**ASSIGNMENT:** Could you echo, word for word, the lines in the records below, beginning at the line that has "Question: How did" and stopping after the line that has "(B) rotated upward"?

**MATERIALS PROVIDED:**
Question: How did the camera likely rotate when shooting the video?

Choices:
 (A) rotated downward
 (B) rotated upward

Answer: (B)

...

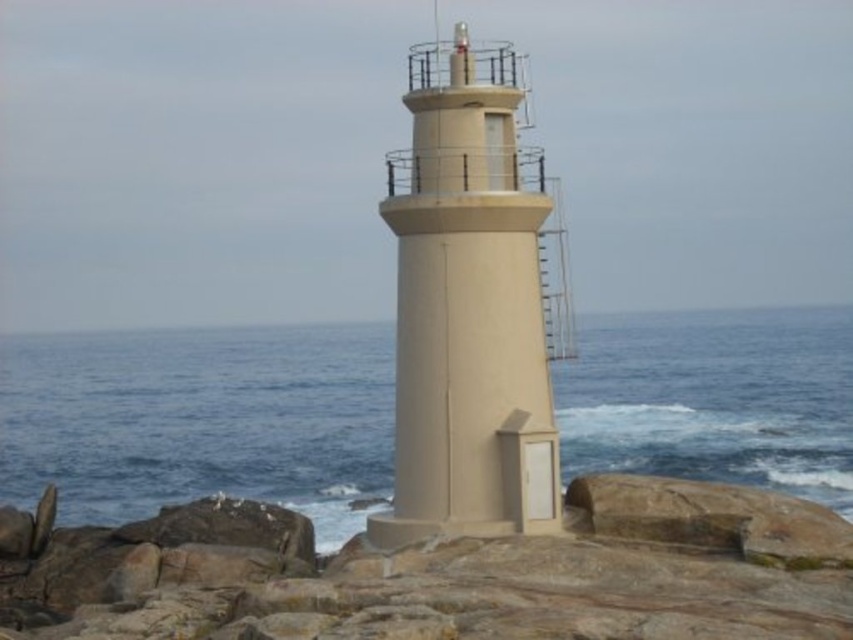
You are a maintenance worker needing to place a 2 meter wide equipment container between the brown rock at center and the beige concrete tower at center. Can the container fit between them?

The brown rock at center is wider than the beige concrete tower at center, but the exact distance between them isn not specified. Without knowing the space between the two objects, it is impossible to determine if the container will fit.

**RESPONSE TO THE EXERCISE:**
Question: How did the camera likely rotate when shooting the video?

Choices:
 (A) rotated downward
 (B) rotated upward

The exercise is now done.